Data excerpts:
▼
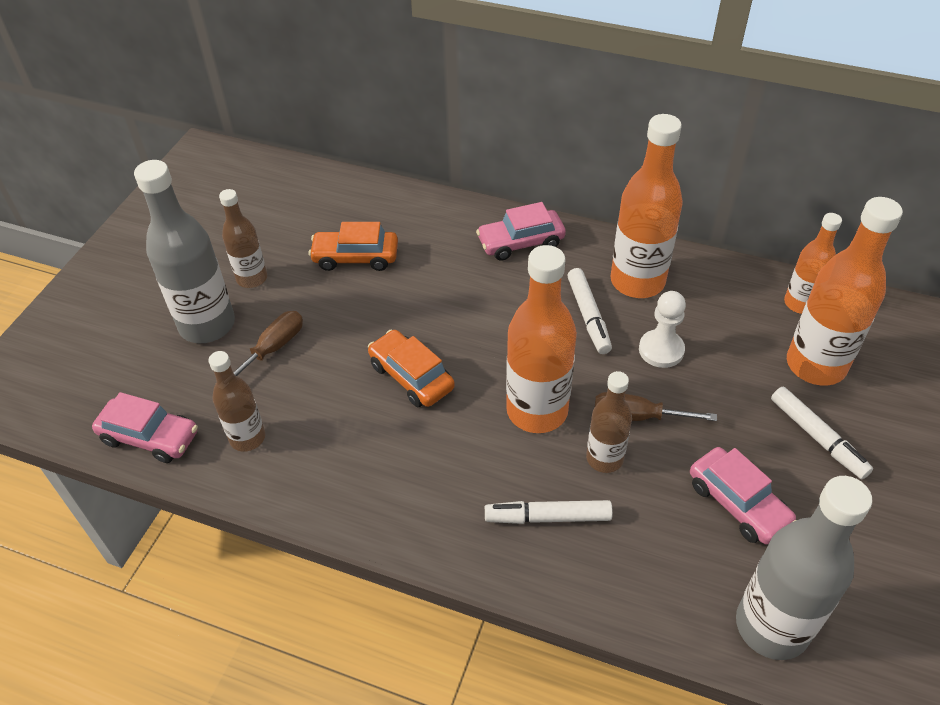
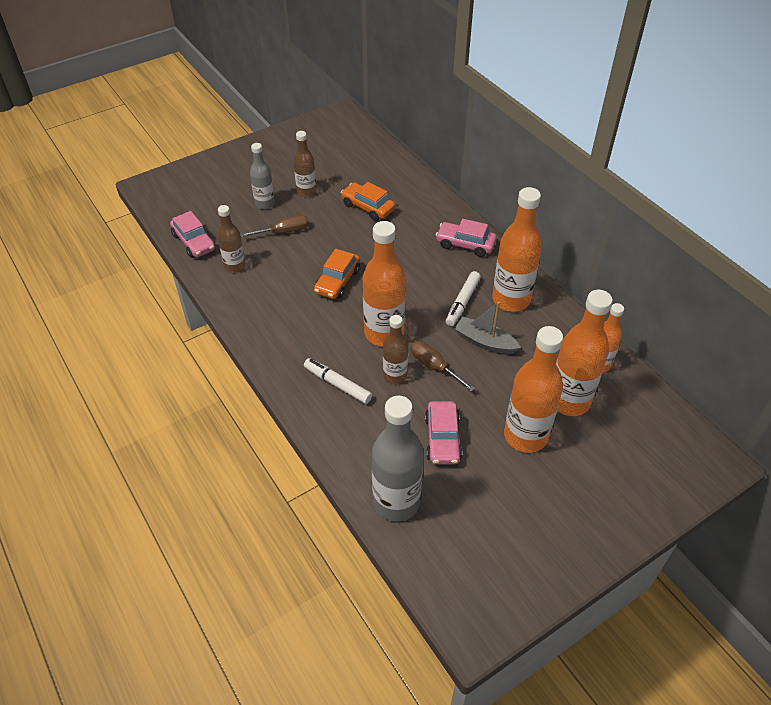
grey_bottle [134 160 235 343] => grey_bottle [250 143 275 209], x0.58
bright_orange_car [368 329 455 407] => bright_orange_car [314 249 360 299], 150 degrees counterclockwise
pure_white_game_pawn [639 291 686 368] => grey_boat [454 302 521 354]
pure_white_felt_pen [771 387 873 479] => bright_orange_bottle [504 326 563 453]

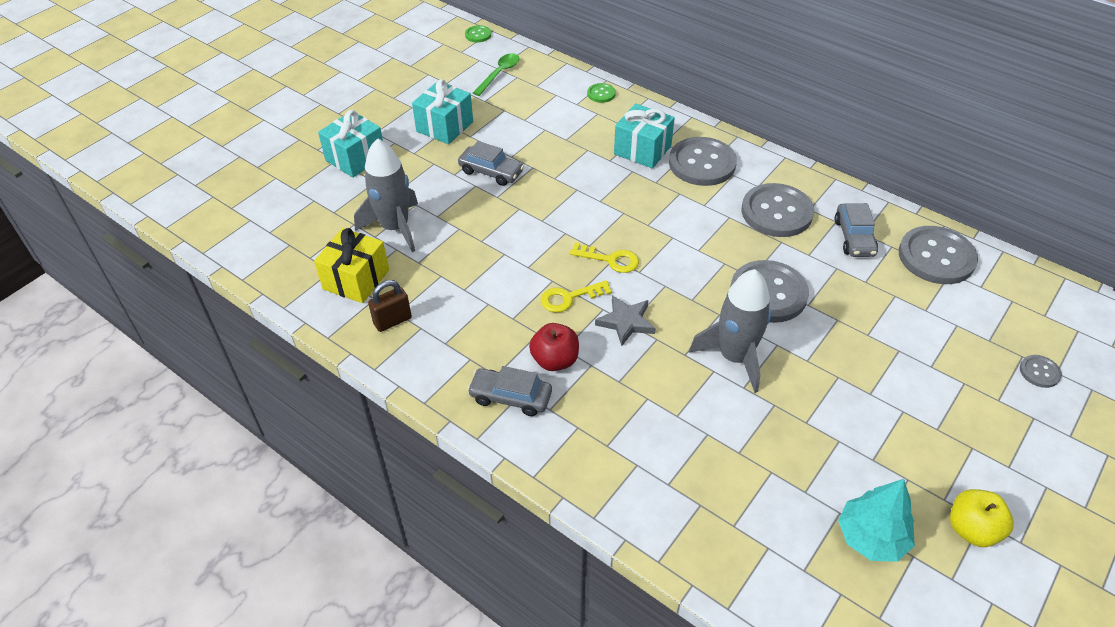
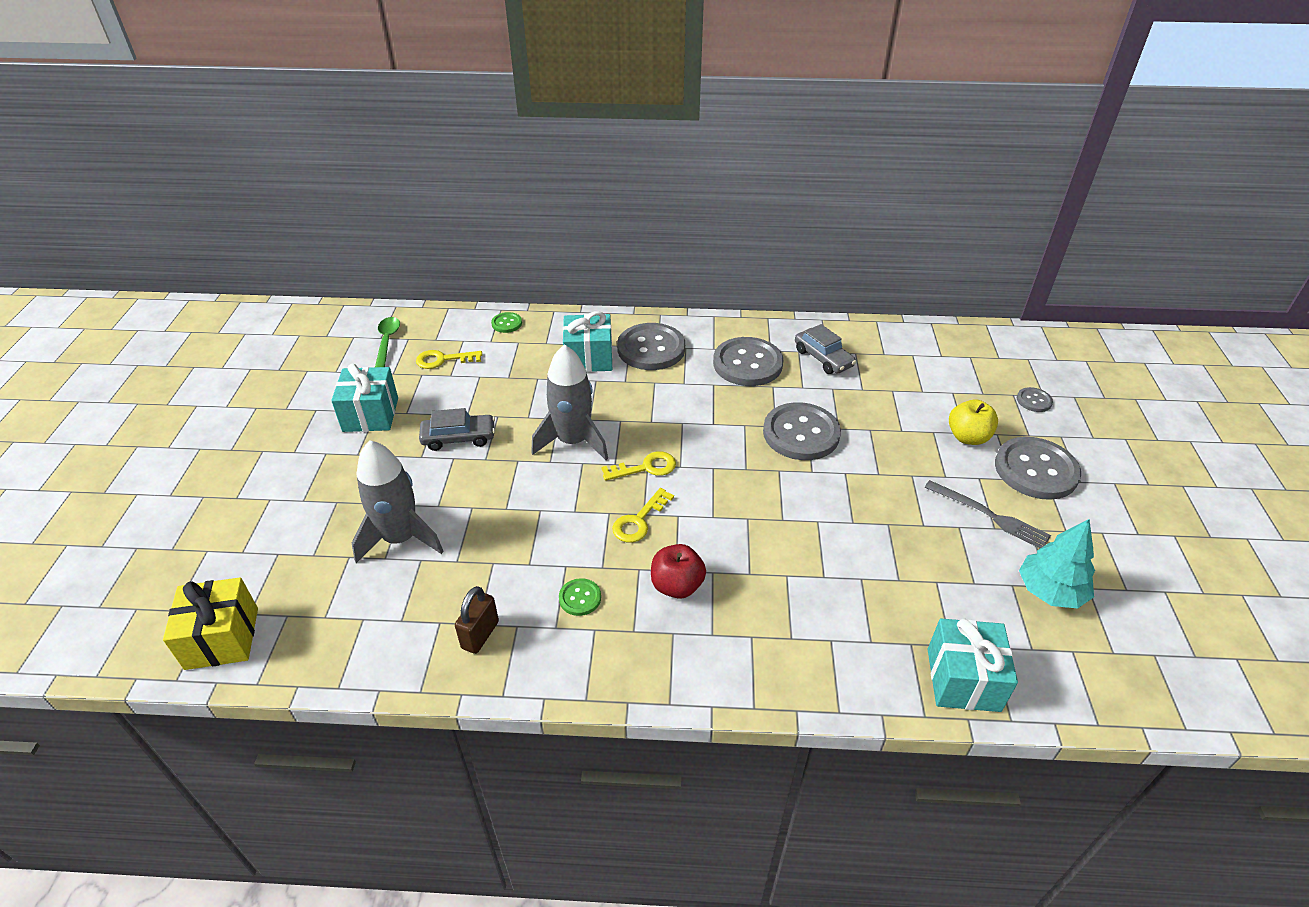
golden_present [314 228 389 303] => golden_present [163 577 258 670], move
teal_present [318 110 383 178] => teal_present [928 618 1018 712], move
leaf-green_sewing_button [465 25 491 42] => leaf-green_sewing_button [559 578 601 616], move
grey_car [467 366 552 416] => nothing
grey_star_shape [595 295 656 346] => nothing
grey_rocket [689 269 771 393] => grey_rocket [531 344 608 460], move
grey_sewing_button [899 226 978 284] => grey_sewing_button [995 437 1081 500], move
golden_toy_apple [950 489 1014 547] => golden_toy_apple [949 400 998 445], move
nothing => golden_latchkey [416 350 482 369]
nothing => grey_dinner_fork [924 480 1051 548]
▲
[WHAT IS EXPECTED] The pictures in the data should be omitted, and every remaining line set down exactly.

[OUTPUT FOR THIS EXERCISE]
grey_bottle [134 160 235 343] => grey_bottle [250 143 275 209], x0.58
bright_orange_car [368 329 455 407] => bright_orange_car [314 249 360 299], 150 degrees counterclockwise
pure_white_game_pawn [639 291 686 368] => grey_boat [454 302 521 354]
pure_white_felt_pen [771 387 873 479] => bright_orange_bottle [504 326 563 453]

golden_present [314 228 389 303] => golden_present [163 577 258 670], move
teal_present [318 110 383 178] => teal_present [928 618 1018 712], move
leaf-green_sewing_button [465 25 491 42] => leaf-green_sewing_button [559 578 601 616], move
grey_car [467 366 552 416] => nothing
grey_star_shape [595 295 656 346] => nothing
grey_rocket [689 269 771 393] => grey_rocket [531 344 608 460], move
grey_sewing_button [899 226 978 284] => grey_sewing_button [995 437 1081 500], move
golden_toy_apple [950 489 1014 547] => golden_toy_apple [949 400 998 445], move
nothing => golden_latchkey [416 350 482 369]
nothing => grey_dinner_fork [924 480 1051 548]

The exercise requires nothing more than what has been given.